**Object transformation records:**
..............................

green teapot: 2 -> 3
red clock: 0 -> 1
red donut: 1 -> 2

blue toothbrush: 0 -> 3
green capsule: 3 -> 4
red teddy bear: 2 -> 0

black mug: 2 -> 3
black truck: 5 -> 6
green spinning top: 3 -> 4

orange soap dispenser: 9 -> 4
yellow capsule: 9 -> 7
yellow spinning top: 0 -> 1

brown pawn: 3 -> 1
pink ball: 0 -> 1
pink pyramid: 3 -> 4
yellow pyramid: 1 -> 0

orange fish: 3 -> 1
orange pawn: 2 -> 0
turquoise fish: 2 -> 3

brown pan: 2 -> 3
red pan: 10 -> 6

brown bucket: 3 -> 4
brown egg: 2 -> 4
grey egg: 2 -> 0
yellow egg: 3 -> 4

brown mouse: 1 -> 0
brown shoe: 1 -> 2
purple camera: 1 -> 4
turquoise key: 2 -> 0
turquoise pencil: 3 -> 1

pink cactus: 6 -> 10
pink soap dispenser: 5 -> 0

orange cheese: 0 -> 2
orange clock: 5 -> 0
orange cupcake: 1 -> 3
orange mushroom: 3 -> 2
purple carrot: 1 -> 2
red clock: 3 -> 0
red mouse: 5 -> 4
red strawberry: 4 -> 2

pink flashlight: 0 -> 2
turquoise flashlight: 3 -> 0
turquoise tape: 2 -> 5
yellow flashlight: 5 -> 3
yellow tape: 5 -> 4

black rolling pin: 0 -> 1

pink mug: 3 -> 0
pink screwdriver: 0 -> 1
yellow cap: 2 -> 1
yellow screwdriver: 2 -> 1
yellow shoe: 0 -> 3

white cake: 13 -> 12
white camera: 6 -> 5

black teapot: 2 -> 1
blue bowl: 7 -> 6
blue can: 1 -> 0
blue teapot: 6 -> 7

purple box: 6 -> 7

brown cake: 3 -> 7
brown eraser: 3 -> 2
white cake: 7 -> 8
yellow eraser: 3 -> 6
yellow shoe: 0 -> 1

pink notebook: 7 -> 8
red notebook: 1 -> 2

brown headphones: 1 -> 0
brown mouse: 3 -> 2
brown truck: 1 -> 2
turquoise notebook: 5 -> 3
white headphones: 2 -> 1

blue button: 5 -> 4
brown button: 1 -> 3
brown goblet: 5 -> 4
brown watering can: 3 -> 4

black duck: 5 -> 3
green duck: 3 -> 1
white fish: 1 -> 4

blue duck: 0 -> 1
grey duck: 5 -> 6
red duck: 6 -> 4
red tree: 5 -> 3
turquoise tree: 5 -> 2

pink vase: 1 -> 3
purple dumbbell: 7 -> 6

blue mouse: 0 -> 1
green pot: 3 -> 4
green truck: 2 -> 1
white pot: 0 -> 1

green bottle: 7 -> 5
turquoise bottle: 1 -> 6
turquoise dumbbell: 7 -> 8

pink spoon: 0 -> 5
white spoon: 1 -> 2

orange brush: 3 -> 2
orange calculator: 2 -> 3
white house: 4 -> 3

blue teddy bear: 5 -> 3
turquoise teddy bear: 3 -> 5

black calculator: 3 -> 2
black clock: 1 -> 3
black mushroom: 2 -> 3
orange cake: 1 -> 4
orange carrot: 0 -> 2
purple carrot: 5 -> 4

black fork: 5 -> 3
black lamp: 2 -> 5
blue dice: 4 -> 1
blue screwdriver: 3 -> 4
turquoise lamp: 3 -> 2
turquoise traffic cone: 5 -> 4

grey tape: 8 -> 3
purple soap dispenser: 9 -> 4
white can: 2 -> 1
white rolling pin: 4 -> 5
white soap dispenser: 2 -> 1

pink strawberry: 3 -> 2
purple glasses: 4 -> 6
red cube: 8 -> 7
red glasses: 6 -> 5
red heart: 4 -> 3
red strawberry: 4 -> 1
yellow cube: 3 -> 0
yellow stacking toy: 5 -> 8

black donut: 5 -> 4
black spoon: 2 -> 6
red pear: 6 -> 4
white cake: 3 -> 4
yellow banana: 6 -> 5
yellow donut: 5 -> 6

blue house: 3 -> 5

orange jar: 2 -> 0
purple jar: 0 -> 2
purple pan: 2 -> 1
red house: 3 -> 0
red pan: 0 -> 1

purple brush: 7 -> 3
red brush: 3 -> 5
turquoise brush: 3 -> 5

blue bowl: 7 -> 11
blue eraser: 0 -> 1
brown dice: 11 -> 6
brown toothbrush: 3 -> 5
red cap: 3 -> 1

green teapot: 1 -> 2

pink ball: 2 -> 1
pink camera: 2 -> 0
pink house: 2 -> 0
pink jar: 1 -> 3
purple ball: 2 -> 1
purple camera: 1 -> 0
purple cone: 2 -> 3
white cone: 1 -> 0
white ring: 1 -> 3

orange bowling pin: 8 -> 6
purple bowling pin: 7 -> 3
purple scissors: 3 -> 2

..............................

**Work instruction:** Write out the data again, exactly and in full.

**Output of the exercise:**
green teapot: 2 -> 3
red clock: 0 -> 1
red donut: 1 -> 2

blue toothbrush: 0 -> 3
green capsule: 3 -> 4
red teddy bear: 2 -> 0

black mug: 2 -> 3
black truck: 5 -> 6
green spinning top: 3 -> 4

orange soap dispenser: 9 -> 4
yellow capsule: 9 -> 7
yellow spinning top: 0 -> 1

brown pawn: 3 -> 1
pink ball: 0 -> 1
pink pyramid: 3 -> 4
yellow pyramid: 1 -> 0

orange fish: 3 -> 1
orange pawn: 2 -> 0
turquoise fish: 2 -> 3

brown pan: 2 -> 3
red pan: 10 -> 6

brown bucket: 3 -> 4
brown egg: 2 -> 4
grey egg: 2 -> 0
yellow egg: 3 -> 4

brown mouse: 1 -> 0
brown shoe: 1 -> 2
purple camera: 1 -> 4
turquoise key: 2 -> 0
turquoise pencil: 3 -> 1

pink cactus: 6 -> 10
pink soap dispenser: 5 -> 0

orange cheese: 0 -> 2
orange clock: 5 -> 0
orange cupcake: 1 -> 3
orange mushroom: 3 -> 2
purple carrot: 1 -> 2
red clock: 3 -> 0
red mouse: 5 -> 4
red strawberry: 4 -> 2

pink flashlight: 0 -> 2
turquoise flashlight: 3 -> 0
turquoise tape: 2 -> 5
yellow flashlight: 5 -> 3
yellow tape: 5 -> 4

black rolling pin: 0 -> 1

pink mug: 3 -> 0
pink screwdriver: 0 -> 1
yellow cap: 2 -> 1
yellow screwdriver: 2 -> 1
yellow shoe: 0 -> 3

white cake: 13 -> 12
white camera: 6 -> 5

black teapot: 2 -> 1
blue bowl: 7 -> 6
blue can: 1 -> 0
blue teapot: 6 -> 7

purple box: 6 -> 7

brown cake: 3 -> 7
brown eraser: 3 -> 2
white cake: 7 -> 8
yellow eraser: 3 -> 6
yellow shoe: 0 -> 1

pink notebook: 7 -> 8
red notebook: 1 -> 2

brown headphones: 1 -> 0
brown mouse: 3 -> 2
brown truck: 1 -> 2
turquoise notebook: 5 -> 3
white headphones: 2 -> 1

blue button: 5 -> 4
brown button: 1 -> 3
brown goblet: 5 -> 4
brown watering can: 3 -> 4

black duck: 5 -> 3
green duck: 3 -> 1
white fish: 1 -> 4

blue duck: 0 -> 1
grey duck: 5 -> 6
red duck: 6 -> 4
red tree: 5 -> 3
turquoise tree: 5 -> 2

pink vase: 1 -> 3
purple dumbbell: 7 -> 6

blue mouse: 0 -> 1
green pot: 3 -> 4
green truck: 2 -> 1
white pot: 0 -> 1

green bottle: 7 -> 5
turquoise bottle: 1 -> 6
turquoise dumbbell: 7 -> 8

pink spoon: 0 -> 5
white spoon: 1 -> 2

orange brush: 3 -> 2
orange calculator: 2 -> 3
white house: 4 -> 3

blue teddy bear: 5 -> 3
turquoise teddy bear: 3 -> 5

black calculator: 3 -> 2
black clock: 1 -> 3
black mushroom: 2 -> 3
orange cake: 1 -> 4
orange carrot: 0 -> 2
purple carrot: 5 -> 4

black fork: 5 -> 3
black lamp: 2 -> 5
blue dice: 4 -> 1
blue screwdriver: 3 -> 4
turquoise lamp: 3 -> 2
turquoise traffic cone: 5 -> 4

grey tape: 8 -> 3
purple soap dispenser: 9 -> 4
white can: 2 -> 1
white rolling pin: 4 -> 5
white soap dispenser: 2 -> 1

pink strawberry: 3 -> 2
purple glasses: 4 -> 6
red cube: 8 -> 7
red glasses: 6 -> 5
red heart: 4 -> 3
red strawberry: 4 -> 1
yellow cube: 3 -> 0
yellow stacking toy: 5 -> 8

black donut: 5 -> 4
black spoon: 2 -> 6
red pear: 6 -> 4
white cake: 3 -> 4
yellow banana: 6 -> 5
yellow donut: 5 -> 6

blue house: 3 -> 5

orange jar: 2 -> 0
purple jar: 0 -> 2
purple pan: 2 -> 1
red house: 3 -> 0
red pan: 0 -> 1

purple brush: 7 -> 3
red brush: 3 -> 5
turquoise brush: 3 -> 5

blue bowl: 7 -> 11
blue eraser: 0 -> 1
brown dice: 11 -> 6
brown toothbrush: 3 -> 5
red cap: 3 -> 1

green teapot: 1 -> 2

pink ball: 2 -> 1
pink camera: 2 -> 0
pink house: 2 -> 0
pink jar: 1 -> 3
purple ball: 2 -> 1
purple camera: 1 -> 0
purple cone: 2 -> 3
white cone: 1 -> 0
white ring: 1 -> 3

orange bowling pin: 8 -> 6
purple bowling pin: 7 -> 3
purple scissors: 3 -> 2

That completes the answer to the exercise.